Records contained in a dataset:
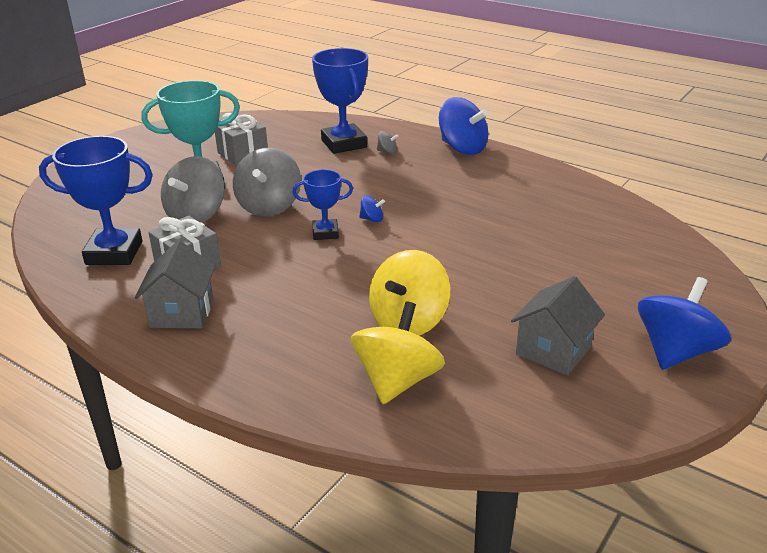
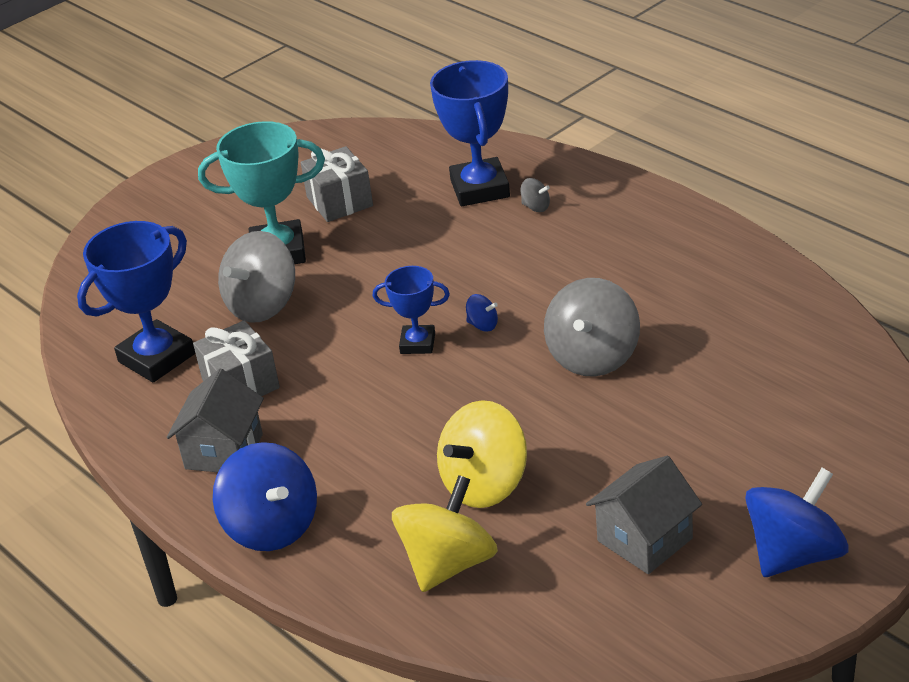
camera: 15 degrees right, 5 degrees up
(114, 253) = (157, 358): blue trophy -> blue trophy turned 60 degrees counterclockwise
(269, 206) = (356, 295): grey spinning top -> grey spinning top (593, 357)
(462, 148) = (643, 205): blue spinning top -> blue spinning top (272, 526)

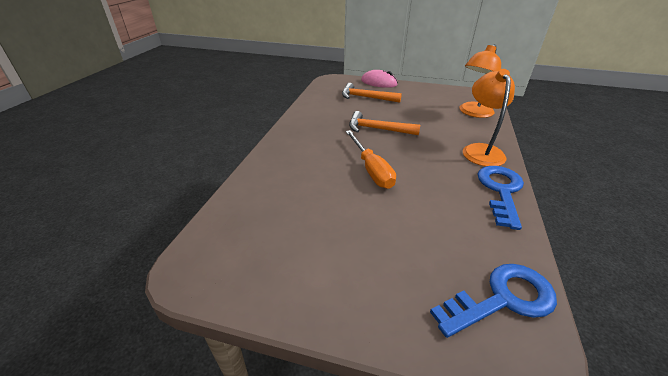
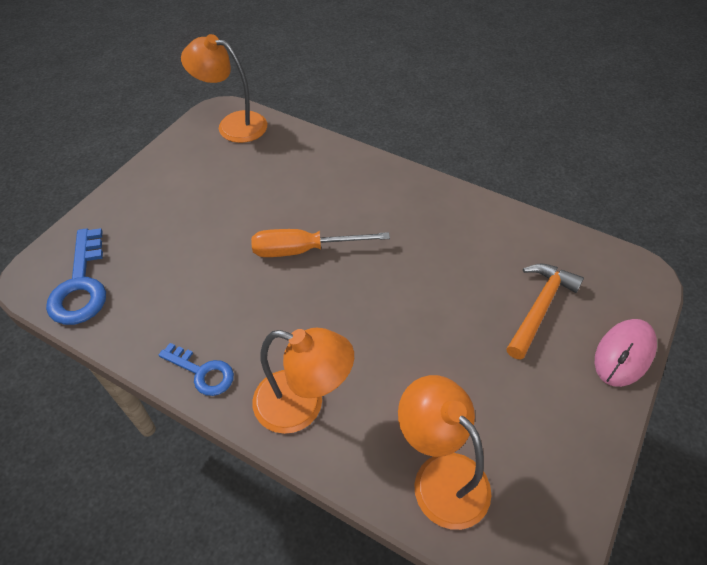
camera: 105 degrees right, 15 degrees up
(215, 252) = (233, 125): none -> orange lamp
(378, 129) = (408, 288): orange hammer -> none
(500, 191) = (202, 372): blue key -> blue key, size x0.63

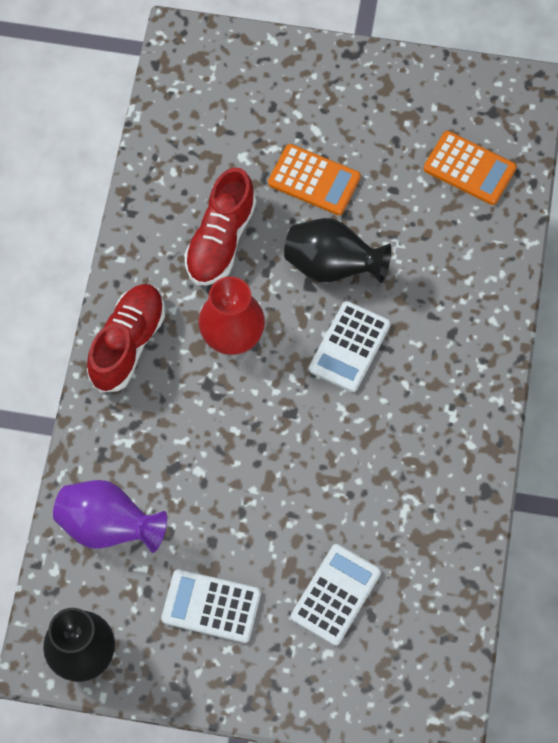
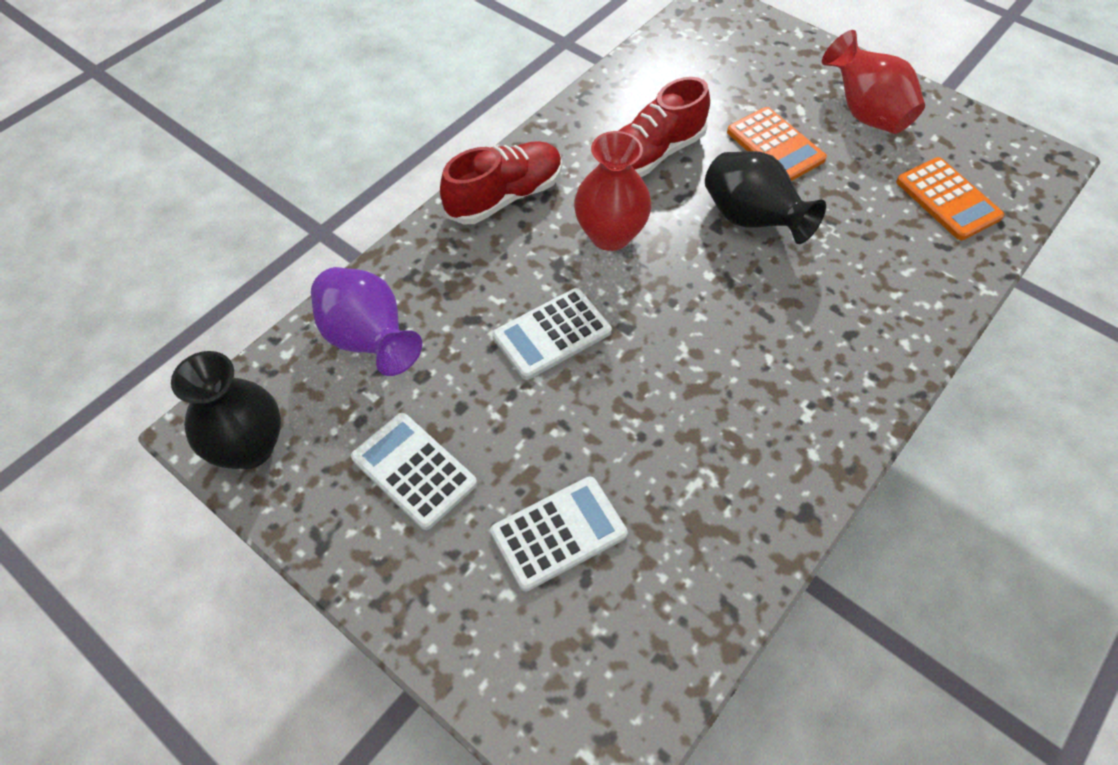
camera: 30 degrees right, 10 degrees down
(349, 347) = (727, 296): white calculator -> white calculator (552, 334)
(369, 108) = (865, 113): none -> red vase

## What you will do:
State how many lines of the data above contain the string "camera", and give no other words.

## Response:
3